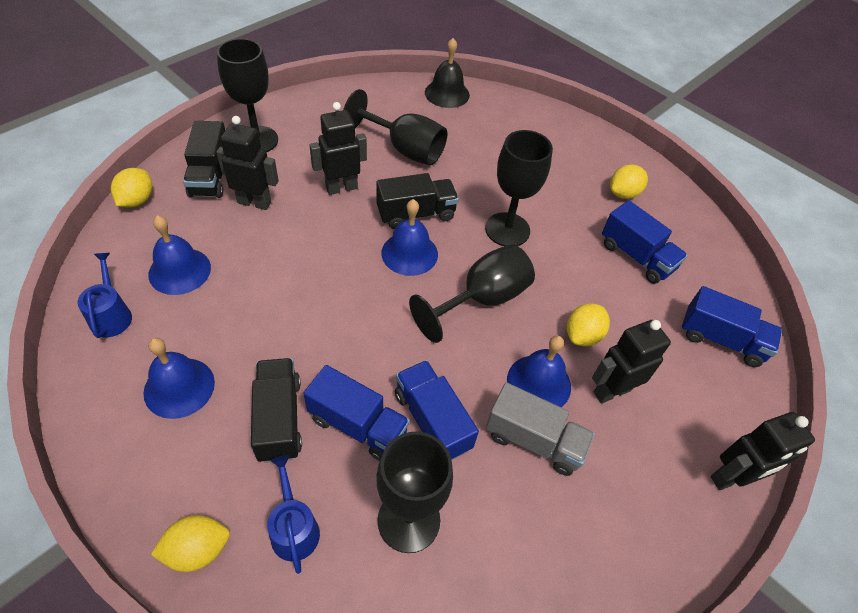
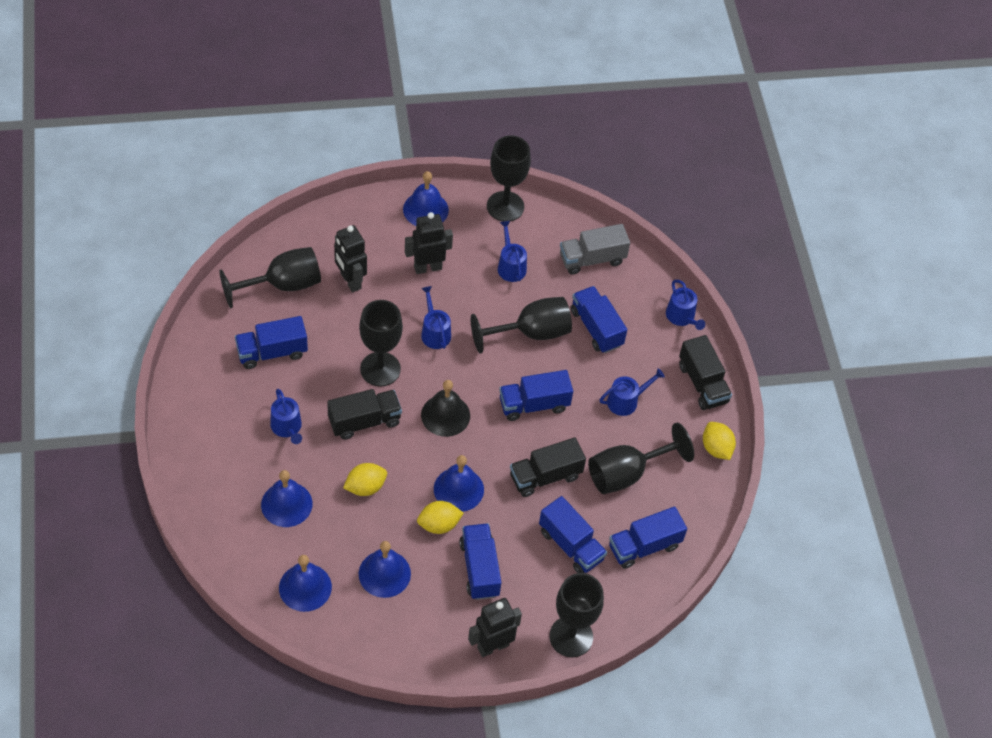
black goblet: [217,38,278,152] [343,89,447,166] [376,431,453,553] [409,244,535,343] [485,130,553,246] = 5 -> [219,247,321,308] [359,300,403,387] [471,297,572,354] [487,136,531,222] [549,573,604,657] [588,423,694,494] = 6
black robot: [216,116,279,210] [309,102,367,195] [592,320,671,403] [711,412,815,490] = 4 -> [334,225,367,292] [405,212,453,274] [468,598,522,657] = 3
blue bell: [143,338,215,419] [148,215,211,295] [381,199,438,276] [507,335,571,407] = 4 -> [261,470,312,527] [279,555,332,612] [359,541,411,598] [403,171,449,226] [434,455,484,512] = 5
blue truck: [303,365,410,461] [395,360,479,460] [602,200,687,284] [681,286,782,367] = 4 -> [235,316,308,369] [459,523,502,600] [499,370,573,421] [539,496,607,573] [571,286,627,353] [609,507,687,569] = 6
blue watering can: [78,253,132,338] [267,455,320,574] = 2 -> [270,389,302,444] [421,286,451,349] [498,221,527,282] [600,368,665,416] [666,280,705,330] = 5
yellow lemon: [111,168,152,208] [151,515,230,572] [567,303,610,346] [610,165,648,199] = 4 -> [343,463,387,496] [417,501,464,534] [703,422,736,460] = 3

• WORK TO COMPLETE
Copy out the lines above, from the one holding "blue bell: [143,338,215,419]" through the final line, with no other lines.

• SOLUTION TO THIS TASK
blue bell: [143,338,215,419] [148,215,211,295] [381,199,438,276] [507,335,571,407] = 4 -> [261,470,312,527] [279,555,332,612] [359,541,411,598] [403,171,449,226] [434,455,484,512] = 5
blue truck: [303,365,410,461] [395,360,479,460] [602,200,687,284] [681,286,782,367] = 4 -> [235,316,308,369] [459,523,502,600] [499,370,573,421] [539,496,607,573] [571,286,627,353] [609,507,687,569] = 6
blue watering can: [78,253,132,338] [267,455,320,574] = 2 -> [270,389,302,444] [421,286,451,349] [498,221,527,282] [600,368,665,416] [666,280,705,330] = 5
yellow lemon: [111,168,152,208] [151,515,230,572] [567,303,610,346] [610,165,648,199] = 4 -> [343,463,387,496] [417,501,464,534] [703,422,736,460] = 3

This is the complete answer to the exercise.